In your copy of the data, omit the pictures and keep all else exactly as given.

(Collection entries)
^^^^^^^^

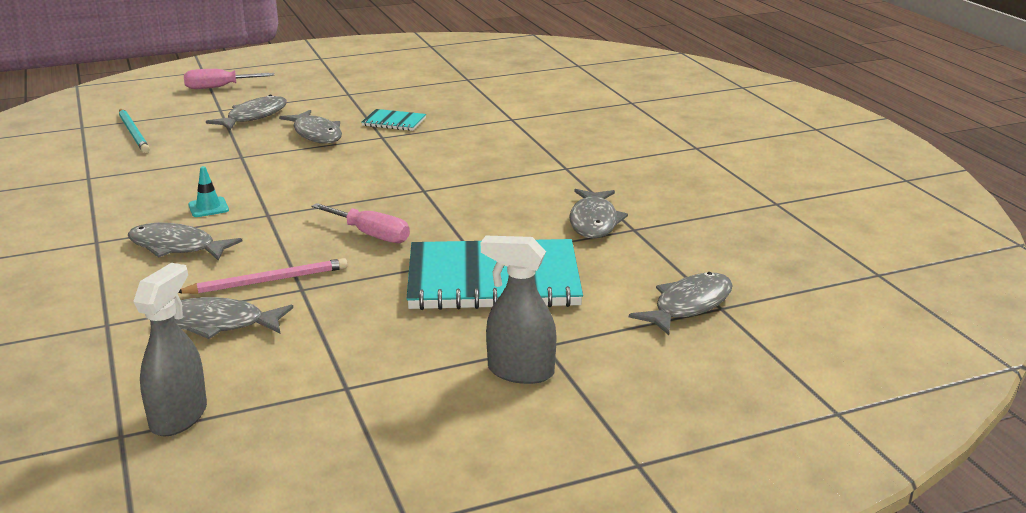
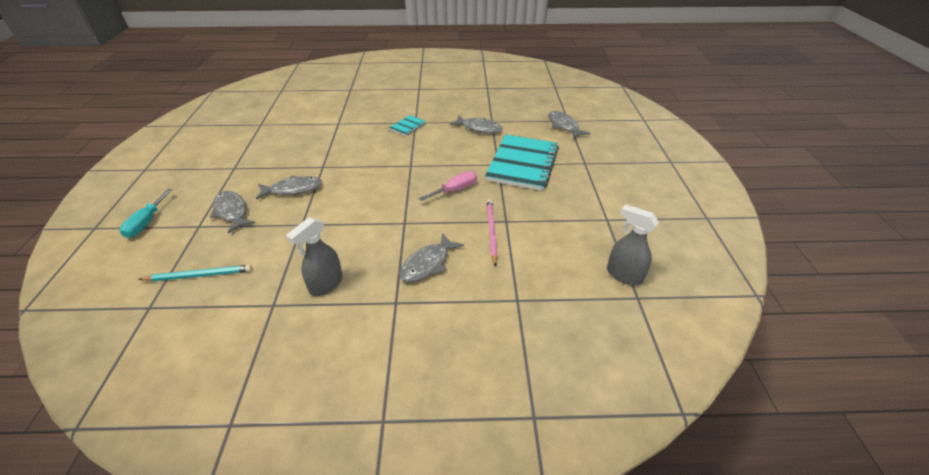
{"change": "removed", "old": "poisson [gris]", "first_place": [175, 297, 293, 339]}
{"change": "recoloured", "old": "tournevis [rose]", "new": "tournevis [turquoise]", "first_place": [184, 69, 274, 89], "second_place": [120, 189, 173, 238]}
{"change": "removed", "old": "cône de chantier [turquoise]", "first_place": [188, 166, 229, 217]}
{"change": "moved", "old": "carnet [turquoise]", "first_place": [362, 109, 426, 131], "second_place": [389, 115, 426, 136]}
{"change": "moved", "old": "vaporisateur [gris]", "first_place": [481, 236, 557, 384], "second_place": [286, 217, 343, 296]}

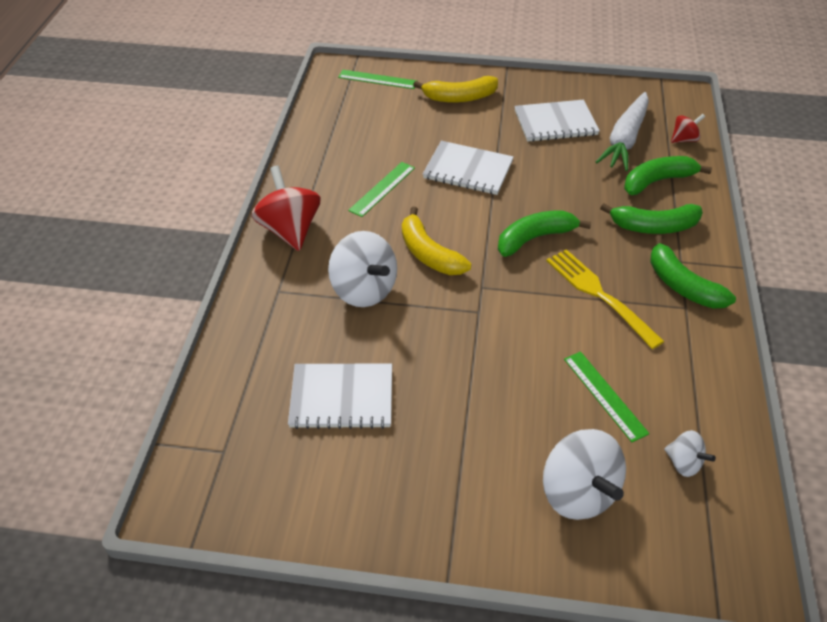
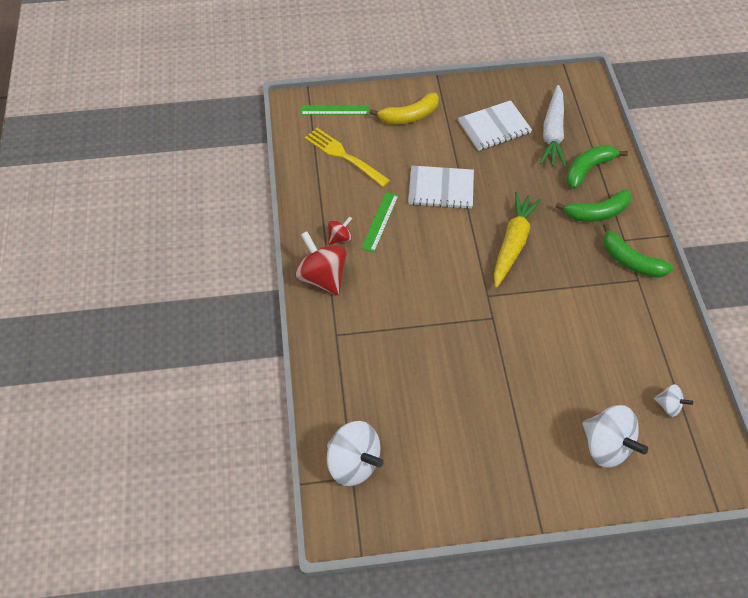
{"change": "removed", "old": "carnet [blanc]", "first_place": [288, 363, 392, 429]}
{"change": "moved", "old": "toupie [blanc]", "first_place": [328, 231, 397, 307], "second_place": [327, 421, 384, 486]}
{"change": "removed", "old": "banane [jaune]", "first_place": [402, 207, 471, 275]}
{"change": "replaced", "old": "banane [vert]", "new": "carotte [jaune]", "first_place": [498, 210, 591, 257], "second_place": [494, 192, 542, 288]}
{"change": "moved", "old": "fourchette [jaune]", "first_place": [546, 249, 664, 349], "second_place": [305, 128, 390, 187]}
{"change": "removed", "old": "règle [vert]", "first_place": [564, 351, 649, 442]}
{"change": "moved", "old": "toupie [rouge]", "first_place": [671, 114, 705, 143], "second_place": [328, 216, 352, 245]}

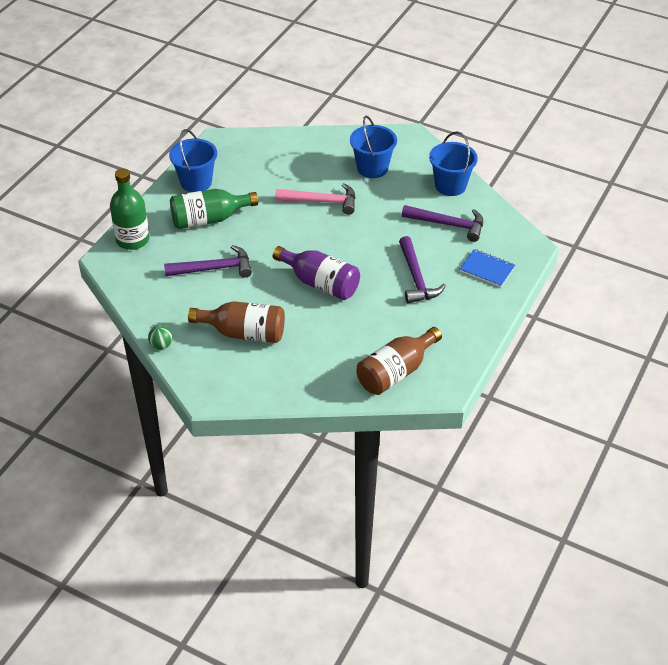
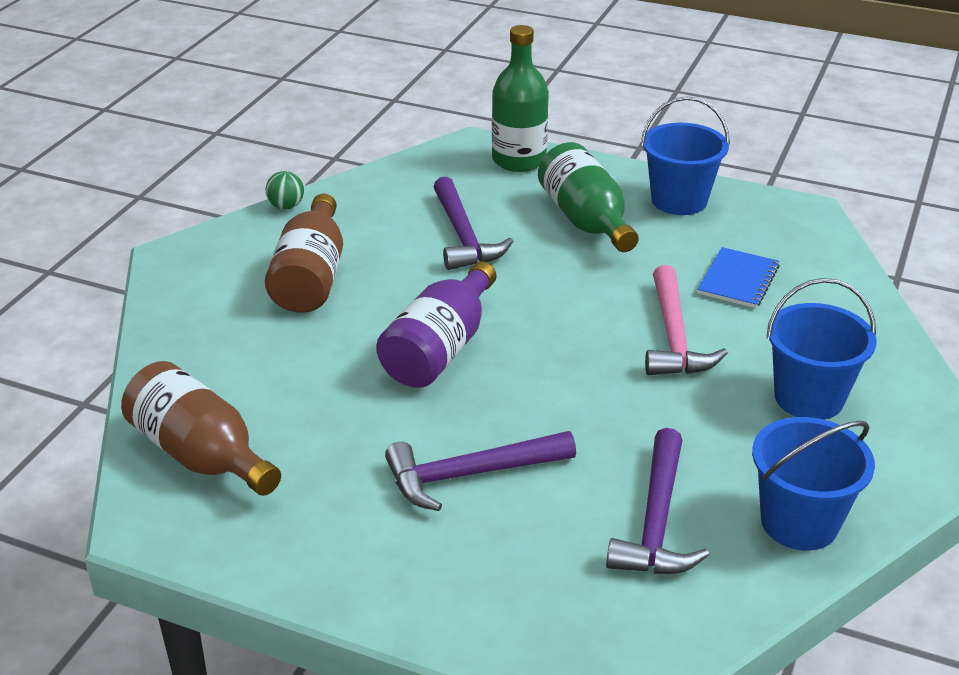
{"change": "moved", "old": "carnet [bleu]", "first_place": [460, 249, 515, 287], "second_place": [697, 247, 780, 308]}

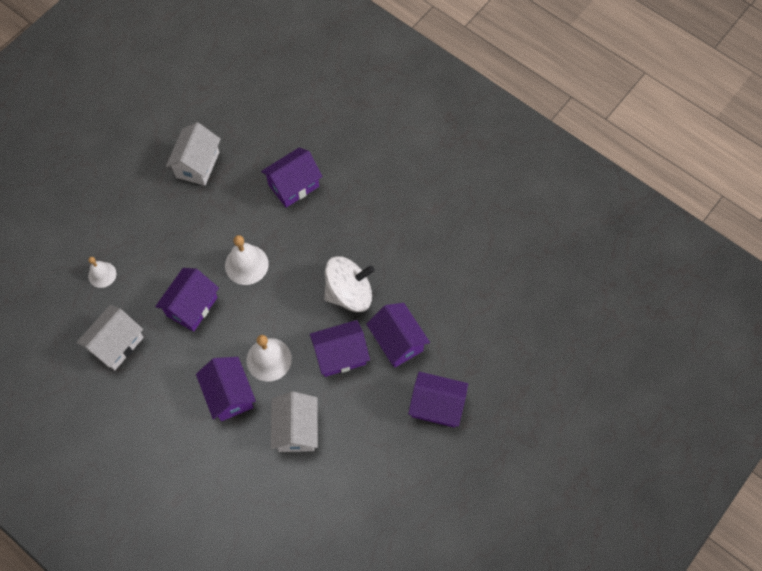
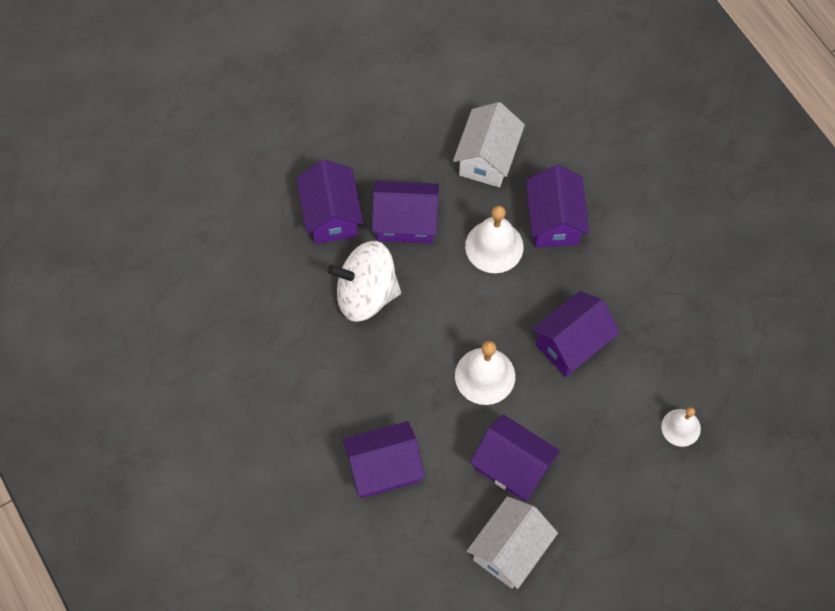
{"change": "removed", "old": "maison [blanc]", "first_place": [77, 305, 144, 370]}
{"change": "moved", "old": "maison [violet]", "first_place": [408, 372, 468, 428], "second_place": [470, 415, 560, 502]}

^^^^^^^^

## RESPONSE AREA
{"change": "removed", "old": "poisson [gris]", "first_place": [175, 297, 293, 339]}
{"change": "recoloured", "old": "tournevis [rose]", "new": "tournevis [turquoise]", "first_place": [184, 69, 274, 89], "second_place": [120, 189, 173, 238]}
{"change": "removed", "old": "cône de chantier [turquoise]", "first_place": [188, 166, 229, 217]}
{"change": "moved", "old": "carnet [turquoise]", "first_place": [362, 109, 426, 131], "second_place": [389, 115, 426, 136]}
{"change": "moved", "old": "vaporisateur [gris]", "first_place": [481, 236, 557, 384], "second_place": [286, 217, 343, 296]}

{"change": "removed", "old": "carnet [blanc]", "first_place": [288, 363, 392, 429]}
{"change": "moved", "old": "toupie [blanc]", "first_place": [328, 231, 397, 307], "second_place": [327, 421, 384, 486]}
{"change": "removed", "old": "banane [jaune]", "first_place": [402, 207, 471, 275]}
{"change": "replaced", "old": "banane [vert]", "new": "carotte [jaune]", "first_place": [498, 210, 591, 257], "second_place": [494, 192, 542, 288]}
{"change": "moved", "old": "fourchette [jaune]", "first_place": [546, 249, 664, 349], "second_place": [305, 128, 390, 187]}
{"change": "removed", "old": "règle [vert]", "first_place": [564, 351, 649, 442]}
{"change": "moved", "old": "toupie [rouge]", "first_place": [671, 114, 705, 143], "second_place": [328, 216, 352, 245]}

{"change": "moved", "old": "carnet [bleu]", "first_place": [460, 249, 515, 287], "second_place": [697, 247, 780, 308]}

{"change": "removed", "old": "maison [blanc]", "first_place": [77, 305, 144, 370]}
{"change": "moved", "old": "maison [violet]", "first_place": [408, 372, 468, 428], "second_place": [470, 415, 560, 502]}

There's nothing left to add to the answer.